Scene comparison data
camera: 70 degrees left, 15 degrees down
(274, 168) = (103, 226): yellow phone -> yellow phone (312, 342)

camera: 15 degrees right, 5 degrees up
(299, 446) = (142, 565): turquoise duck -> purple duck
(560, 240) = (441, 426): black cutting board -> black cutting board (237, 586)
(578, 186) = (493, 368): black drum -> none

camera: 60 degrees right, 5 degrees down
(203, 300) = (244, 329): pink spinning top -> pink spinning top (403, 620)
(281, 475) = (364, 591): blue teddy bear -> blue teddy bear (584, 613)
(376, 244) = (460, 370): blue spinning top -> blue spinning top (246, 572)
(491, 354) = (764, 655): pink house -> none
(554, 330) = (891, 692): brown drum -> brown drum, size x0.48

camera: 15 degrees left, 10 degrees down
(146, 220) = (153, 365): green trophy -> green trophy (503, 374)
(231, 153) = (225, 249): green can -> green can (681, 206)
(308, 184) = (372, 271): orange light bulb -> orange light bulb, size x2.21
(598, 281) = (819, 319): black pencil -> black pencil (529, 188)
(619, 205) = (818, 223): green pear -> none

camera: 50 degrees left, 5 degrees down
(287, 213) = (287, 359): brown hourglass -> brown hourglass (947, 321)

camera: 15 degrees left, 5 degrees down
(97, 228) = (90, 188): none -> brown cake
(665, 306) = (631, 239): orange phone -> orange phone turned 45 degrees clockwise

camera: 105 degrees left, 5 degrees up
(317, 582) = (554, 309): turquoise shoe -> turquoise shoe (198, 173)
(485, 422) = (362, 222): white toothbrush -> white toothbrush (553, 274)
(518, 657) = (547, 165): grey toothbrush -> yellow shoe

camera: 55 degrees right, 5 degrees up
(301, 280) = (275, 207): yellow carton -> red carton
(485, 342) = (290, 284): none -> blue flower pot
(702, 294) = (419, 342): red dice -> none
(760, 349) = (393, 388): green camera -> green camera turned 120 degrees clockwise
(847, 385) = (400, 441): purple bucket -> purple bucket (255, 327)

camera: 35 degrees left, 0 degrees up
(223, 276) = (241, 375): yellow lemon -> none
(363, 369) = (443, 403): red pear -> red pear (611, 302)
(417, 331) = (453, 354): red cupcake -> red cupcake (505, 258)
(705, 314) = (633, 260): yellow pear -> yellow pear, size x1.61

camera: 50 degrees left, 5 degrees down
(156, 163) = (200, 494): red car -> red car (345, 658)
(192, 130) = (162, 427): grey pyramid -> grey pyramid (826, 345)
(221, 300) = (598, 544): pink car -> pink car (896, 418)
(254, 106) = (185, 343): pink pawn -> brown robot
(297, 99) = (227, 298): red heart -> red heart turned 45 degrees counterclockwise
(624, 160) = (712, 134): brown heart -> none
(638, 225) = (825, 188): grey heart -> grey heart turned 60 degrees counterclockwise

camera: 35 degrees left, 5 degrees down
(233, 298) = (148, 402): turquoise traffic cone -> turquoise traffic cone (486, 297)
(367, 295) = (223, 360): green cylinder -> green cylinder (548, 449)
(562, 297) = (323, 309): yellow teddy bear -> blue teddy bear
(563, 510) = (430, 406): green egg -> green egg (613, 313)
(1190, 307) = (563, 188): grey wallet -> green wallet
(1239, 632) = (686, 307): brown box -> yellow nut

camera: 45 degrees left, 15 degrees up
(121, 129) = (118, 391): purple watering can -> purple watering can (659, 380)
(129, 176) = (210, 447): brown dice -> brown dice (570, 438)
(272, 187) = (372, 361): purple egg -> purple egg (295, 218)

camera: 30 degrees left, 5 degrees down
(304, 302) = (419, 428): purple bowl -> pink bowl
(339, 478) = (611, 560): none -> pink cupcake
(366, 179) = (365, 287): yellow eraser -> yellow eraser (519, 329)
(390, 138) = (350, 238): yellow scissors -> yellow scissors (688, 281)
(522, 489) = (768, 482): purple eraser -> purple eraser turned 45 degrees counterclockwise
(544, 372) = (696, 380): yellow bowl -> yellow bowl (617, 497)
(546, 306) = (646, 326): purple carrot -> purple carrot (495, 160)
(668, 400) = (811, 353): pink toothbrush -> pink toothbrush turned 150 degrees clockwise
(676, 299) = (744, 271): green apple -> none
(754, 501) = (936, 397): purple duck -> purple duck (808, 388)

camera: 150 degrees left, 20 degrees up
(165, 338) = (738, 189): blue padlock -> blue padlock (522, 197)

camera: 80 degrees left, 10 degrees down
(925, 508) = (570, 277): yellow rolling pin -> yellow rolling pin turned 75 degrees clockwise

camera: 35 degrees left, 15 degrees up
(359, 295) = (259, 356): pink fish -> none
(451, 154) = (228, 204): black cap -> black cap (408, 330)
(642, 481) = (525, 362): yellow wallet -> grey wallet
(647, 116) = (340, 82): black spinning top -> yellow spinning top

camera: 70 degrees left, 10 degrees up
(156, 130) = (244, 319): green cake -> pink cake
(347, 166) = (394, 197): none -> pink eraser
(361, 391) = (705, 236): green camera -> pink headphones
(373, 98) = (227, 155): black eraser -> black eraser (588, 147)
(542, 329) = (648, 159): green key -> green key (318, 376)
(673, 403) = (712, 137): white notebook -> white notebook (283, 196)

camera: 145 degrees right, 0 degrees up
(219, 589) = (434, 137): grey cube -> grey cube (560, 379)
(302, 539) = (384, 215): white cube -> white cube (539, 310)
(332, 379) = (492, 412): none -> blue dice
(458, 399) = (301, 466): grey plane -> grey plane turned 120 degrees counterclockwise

* [Task to carry out]:
Please make an exact copy of the lines above from the line with "(203, 300) = (244, 329): pink" through the line with "camera: 15 degrees left, 5 degrees down", both ends included.

* [Exercise solution]:
(203, 300) = (244, 329): pink spinning top -> pink spinning top (403, 620)
(281, 475) = (364, 591): blue teddy bear -> blue teddy bear (584, 613)
(376, 244) = (460, 370): blue spinning top -> blue spinning top (246, 572)
(491, 354) = (764, 655): pink house -> none
(554, 330) = (891, 692): brown drum -> brown drum, size x0.48

camera: 15 degrees left, 10 degrees down
(146, 220) = (153, 365): green trophy -> green trophy (503, 374)
(231, 153) = (225, 249): green can -> green can (681, 206)
(308, 184) = (372, 271): orange light bulb -> orange light bulb, size x2.21
(598, 281) = (819, 319): black pencil -> black pencil (529, 188)
(619, 205) = (818, 223): green pear -> none

camera: 50 degrees left, 5 degrees down
(287, 213) = (287, 359): brown hourglass -> brown hourglass (947, 321)

camera: 15 degrees left, 5 degrees down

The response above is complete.